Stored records
== == ==
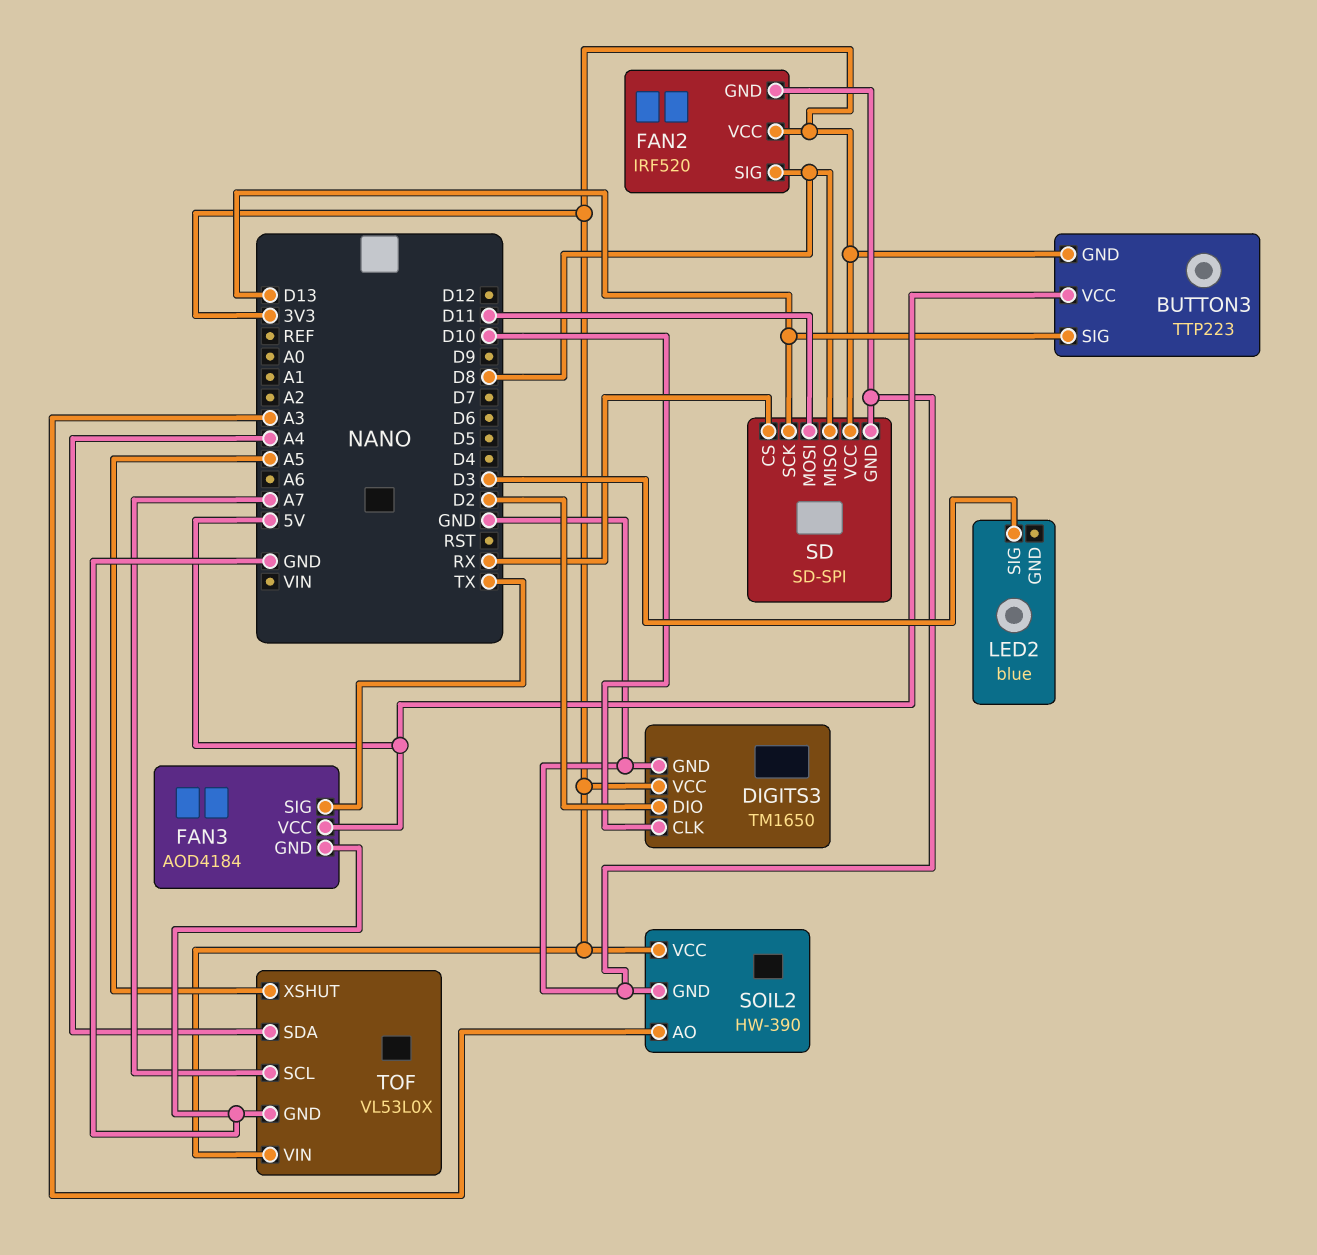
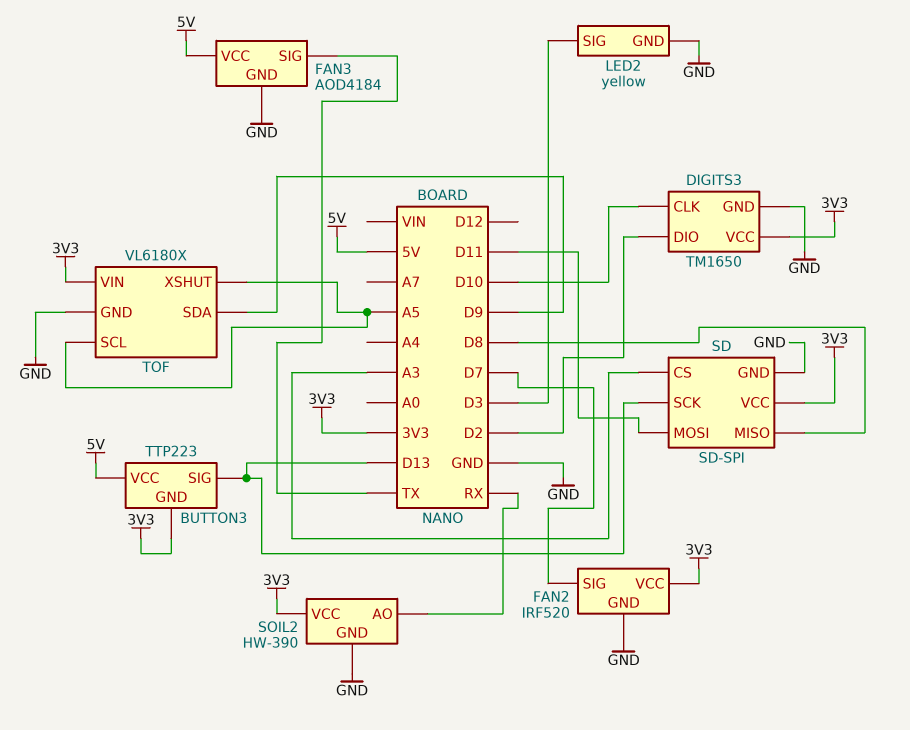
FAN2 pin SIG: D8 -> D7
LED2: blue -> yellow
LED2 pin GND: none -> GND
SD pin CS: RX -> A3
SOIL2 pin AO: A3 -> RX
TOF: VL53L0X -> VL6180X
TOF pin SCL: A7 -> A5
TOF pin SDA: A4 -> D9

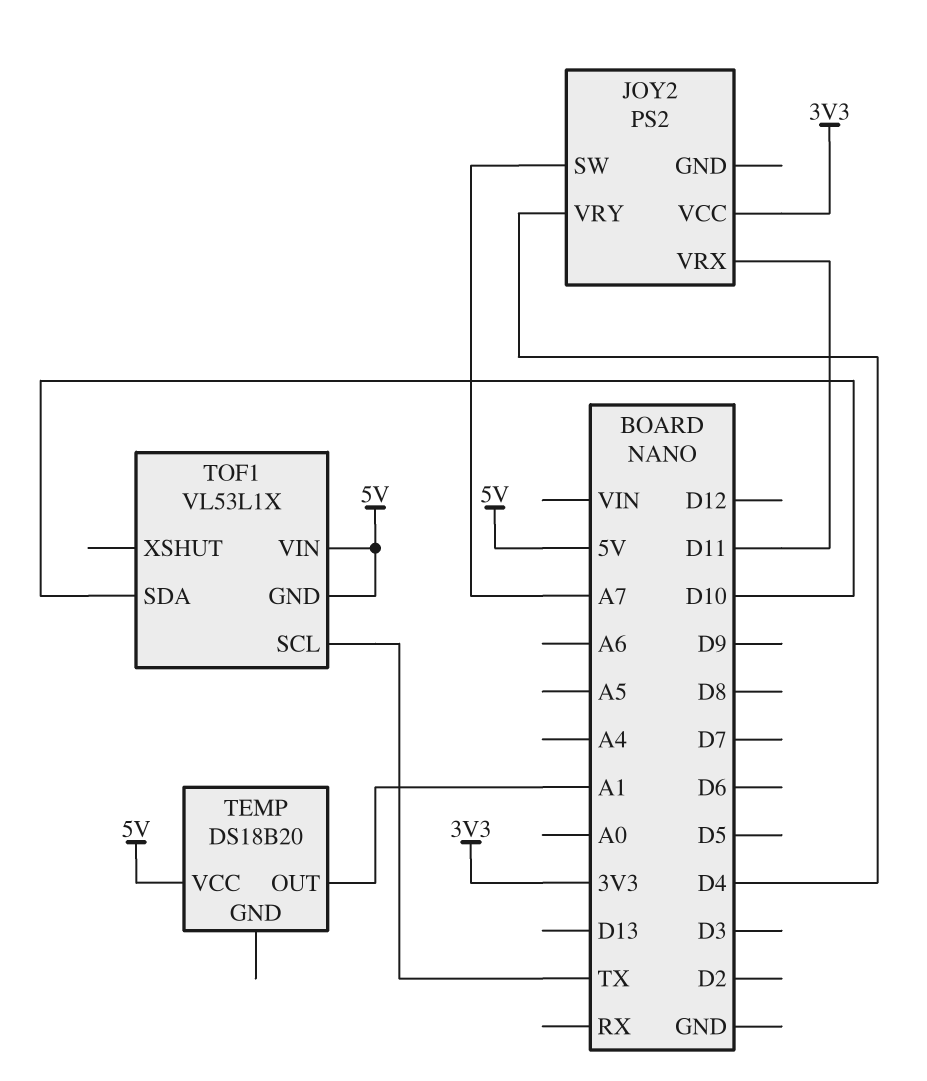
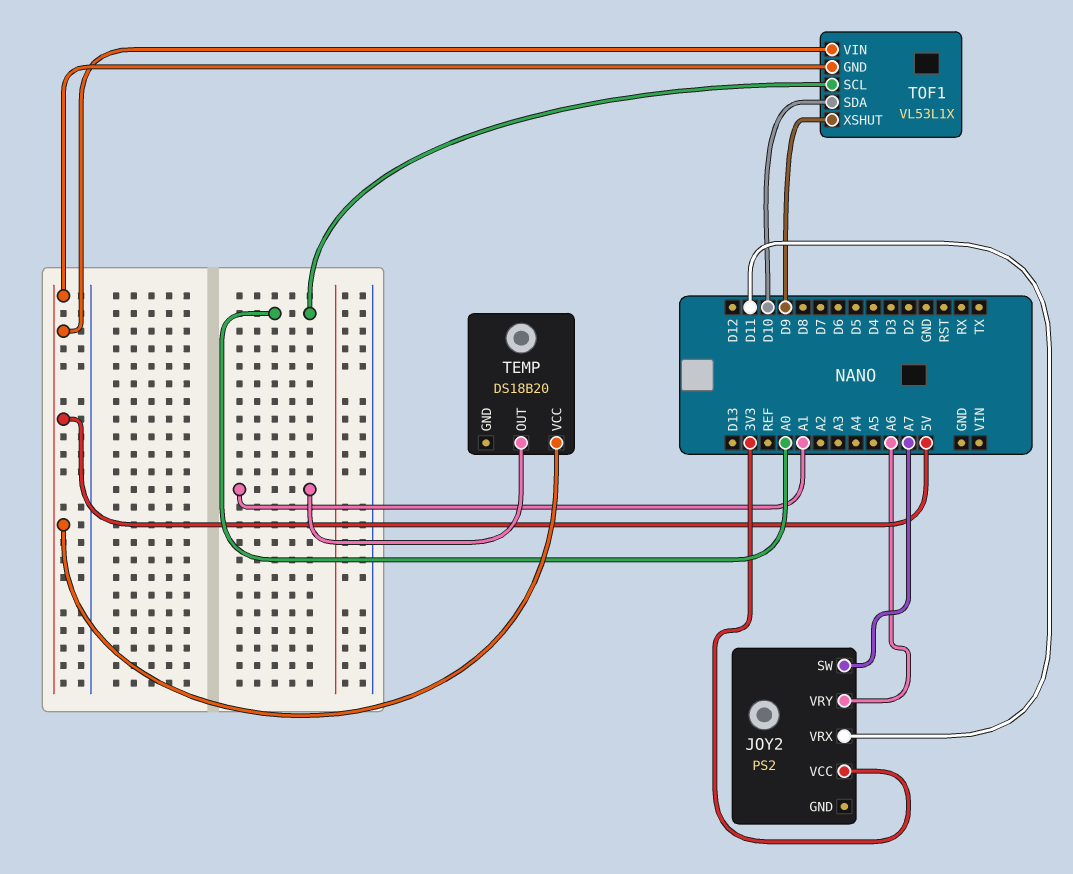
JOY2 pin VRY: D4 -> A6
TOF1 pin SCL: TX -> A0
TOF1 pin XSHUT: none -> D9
== == ==
▸ Assignment
Exact repetition of the data is needed, with no images retained.

▸ Solution to this task
FAN2 pin SIG: D8 -> D7
LED2: blue -> yellow
LED2 pin GND: none -> GND
SD pin CS: RX -> A3
SOIL2 pin AO: A3 -> RX
TOF: VL53L0X -> VL6180X
TOF pin SCL: A7 -> A5
TOF pin SDA: A4 -> D9

JOY2 pin VRY: D4 -> A6
TOF1 pin SCL: TX -> A0
TOF1 pin XSHUT: none -> D9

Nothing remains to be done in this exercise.